→ **Work instructions**:
Could you retype every line below exactly, omitting the images?

-- The data follows --

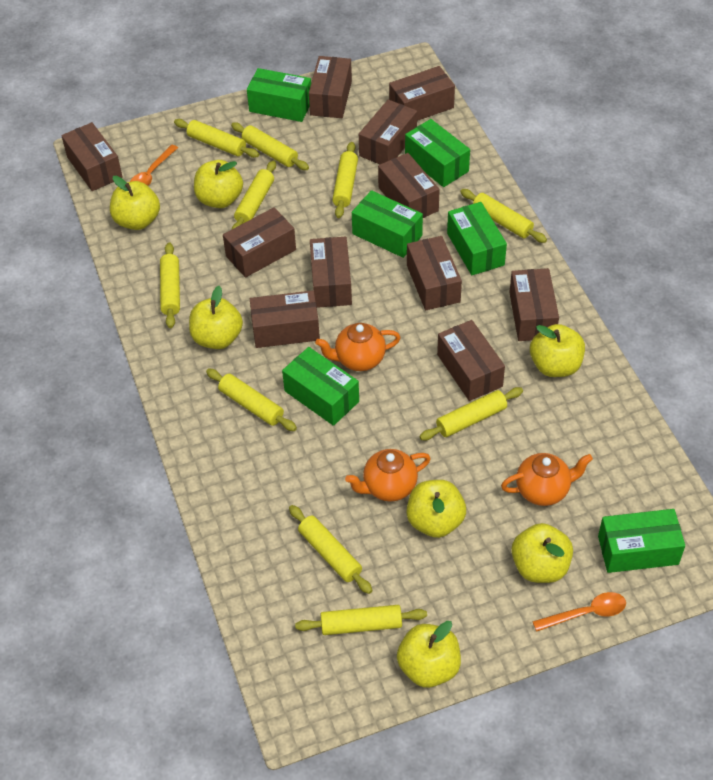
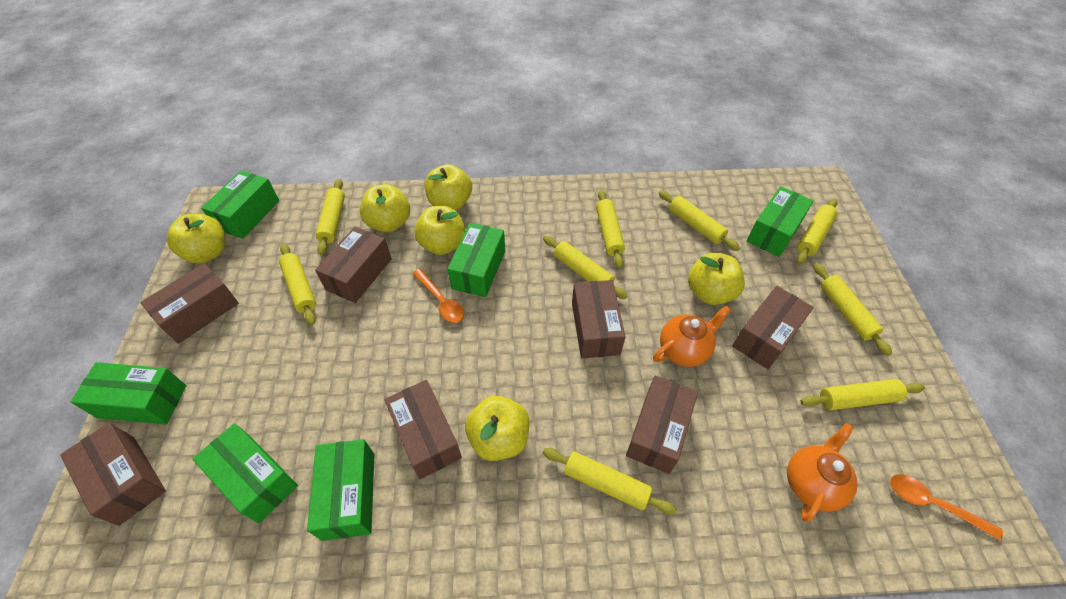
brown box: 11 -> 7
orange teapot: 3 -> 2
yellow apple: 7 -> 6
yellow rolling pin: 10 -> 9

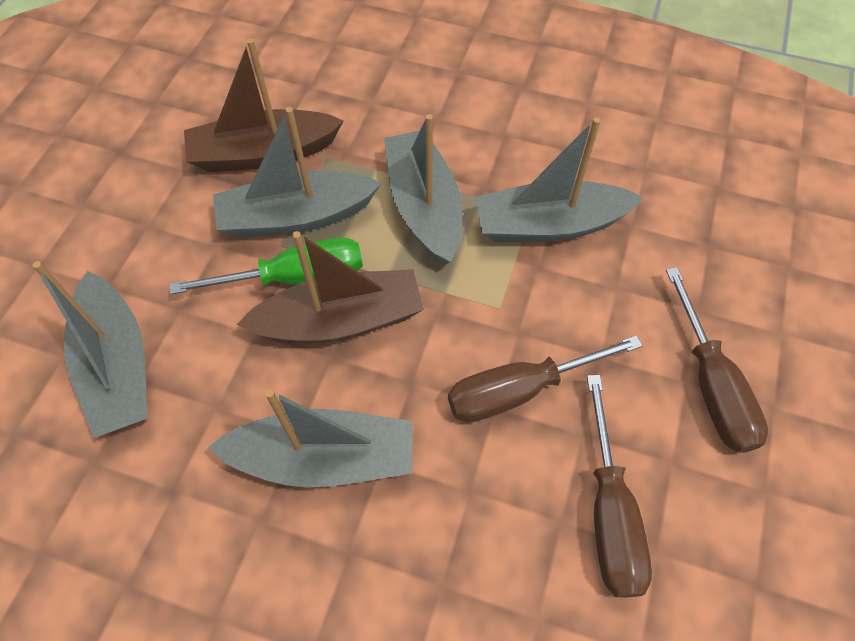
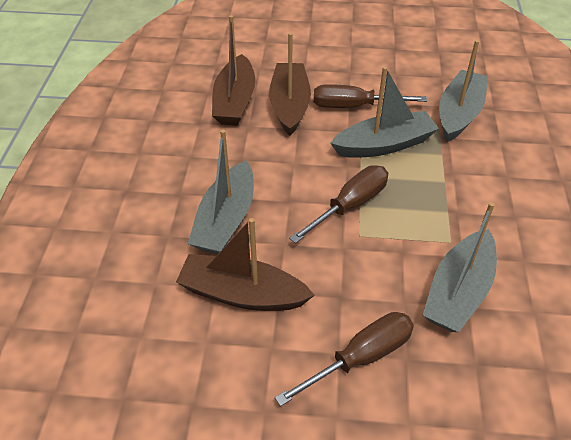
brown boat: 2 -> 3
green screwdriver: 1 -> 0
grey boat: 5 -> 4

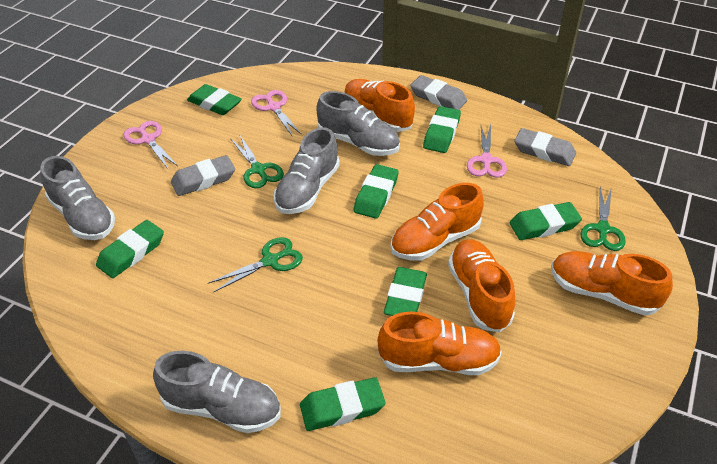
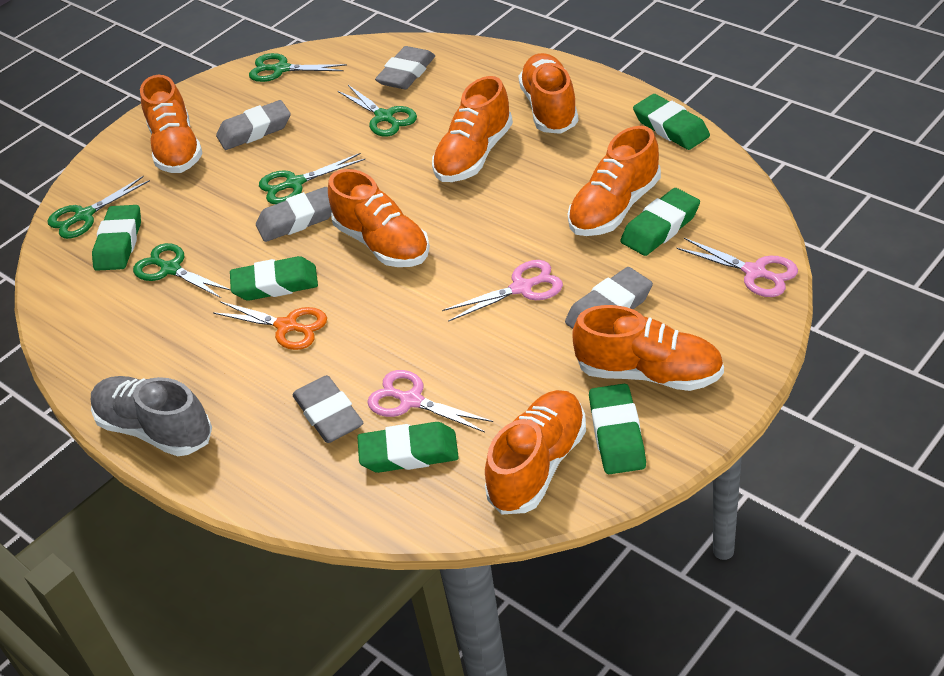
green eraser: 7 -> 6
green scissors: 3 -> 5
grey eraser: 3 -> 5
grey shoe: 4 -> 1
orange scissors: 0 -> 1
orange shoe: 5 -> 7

-- The data concluded --

→ **Response to this task**:
brown box: 11 -> 7
orange teapot: 3 -> 2
yellow apple: 7 -> 6
yellow rolling pin: 10 -> 9

brown boat: 2 -> 3
green screwdriver: 1 -> 0
grey boat: 5 -> 4

green eraser: 7 -> 6
green scissors: 3 -> 5
grey eraser: 3 -> 5
grey shoe: 4 -> 1
orange scissors: 0 -> 1
orange shoe: 5 -> 7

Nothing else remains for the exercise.